Input for this task section start

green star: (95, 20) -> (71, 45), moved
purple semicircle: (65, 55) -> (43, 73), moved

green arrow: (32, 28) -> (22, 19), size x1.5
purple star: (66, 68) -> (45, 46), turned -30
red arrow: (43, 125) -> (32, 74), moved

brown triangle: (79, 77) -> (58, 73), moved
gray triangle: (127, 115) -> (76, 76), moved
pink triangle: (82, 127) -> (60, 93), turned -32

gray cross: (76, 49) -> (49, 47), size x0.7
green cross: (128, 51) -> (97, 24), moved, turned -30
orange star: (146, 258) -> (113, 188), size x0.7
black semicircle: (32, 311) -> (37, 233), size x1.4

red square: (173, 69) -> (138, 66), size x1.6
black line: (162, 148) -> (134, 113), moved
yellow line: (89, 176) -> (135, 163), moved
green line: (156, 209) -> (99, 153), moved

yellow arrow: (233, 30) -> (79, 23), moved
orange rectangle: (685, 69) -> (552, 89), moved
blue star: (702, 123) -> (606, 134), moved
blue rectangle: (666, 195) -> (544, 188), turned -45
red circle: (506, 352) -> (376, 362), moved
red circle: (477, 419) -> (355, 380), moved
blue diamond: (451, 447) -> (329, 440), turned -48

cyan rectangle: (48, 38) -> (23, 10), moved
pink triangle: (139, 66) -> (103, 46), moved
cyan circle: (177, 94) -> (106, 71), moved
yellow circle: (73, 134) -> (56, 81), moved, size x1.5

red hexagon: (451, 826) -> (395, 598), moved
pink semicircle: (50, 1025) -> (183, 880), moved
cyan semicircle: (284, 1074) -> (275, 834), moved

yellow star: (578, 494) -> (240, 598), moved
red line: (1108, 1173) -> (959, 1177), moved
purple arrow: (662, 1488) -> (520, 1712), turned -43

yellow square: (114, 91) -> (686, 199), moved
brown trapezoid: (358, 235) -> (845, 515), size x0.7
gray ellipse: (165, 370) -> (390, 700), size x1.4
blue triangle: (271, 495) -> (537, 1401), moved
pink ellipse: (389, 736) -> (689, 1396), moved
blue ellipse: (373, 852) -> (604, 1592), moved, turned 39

Input for this task section end

— Task prompt —
Retype the records, line for line.

— Task response —
green star: (95, 20) -> (71, 45), moved
purple semicircle: (65, 55) -> (43, 73), moved

green arrow: (32, 28) -> (22, 19), size x1.5
purple star: (66, 68) -> (45, 46), turned -30
red arrow: (43, 125) -> (32, 74), moved

brown triangle: (79, 77) -> (58, 73), moved
gray triangle: (127, 115) -> (76, 76), moved
pink triangle: (82, 127) -> (60, 93), turned -32

gray cross: (76, 49) -> (49, 47), size x0.7
green cross: (128, 51) -> (97, 24), moved, turned -30
orange star: (146, 258) -> (113, 188), size x0.7
black semicircle: (32, 311) -> (37, 233), size x1.4

red square: (173, 69) -> (138, 66), size x1.6
black line: (162, 148) -> (134, 113), moved
yellow line: (89, 176) -> (135, 163), moved
green line: (156, 209) -> (99, 153), moved

yellow arrow: (233, 30) -> (79, 23), moved
orange rectangle: (685, 69) -> (552, 89), moved
blue star: (702, 123) -> (606, 134), moved
blue rectangle: (666, 195) -> (544, 188), turned -45
red circle: (506, 352) -> (376, 362), moved
red circle: (477, 419) -> (355, 380), moved
blue diamond: (451, 447) -> (329, 440), turned -48

cyan rectangle: (48, 38) -> (23, 10), moved
pink triangle: (139, 66) -> (103, 46), moved
cyan circle: (177, 94) -> (106, 71), moved
yellow circle: (73, 134) -> (56, 81), moved, size x1.5

red hexagon: (451, 826) -> (395, 598), moved
pink semicircle: (50, 1025) -> (183, 880), moved
cyan semicircle: (284, 1074) -> (275, 834), moved

yellow star: (578, 494) -> (240, 598), moved
red line: (1108, 1173) -> (959, 1177), moved
purple arrow: (662, 1488) -> (520, 1712), turned -43

yellow square: (114, 91) -> (686, 199), moved
brown trapezoid: (358, 235) -> (845, 515), size x0.7
gray ellipse: (165, 370) -> (390, 700), size x1.4
blue triangle: (271, 495) -> (537, 1401), moved
pink ellipse: (389, 736) -> (689, 1396), moved
blue ellipse: (373, 852) -> (604, 1592), moved, turned 39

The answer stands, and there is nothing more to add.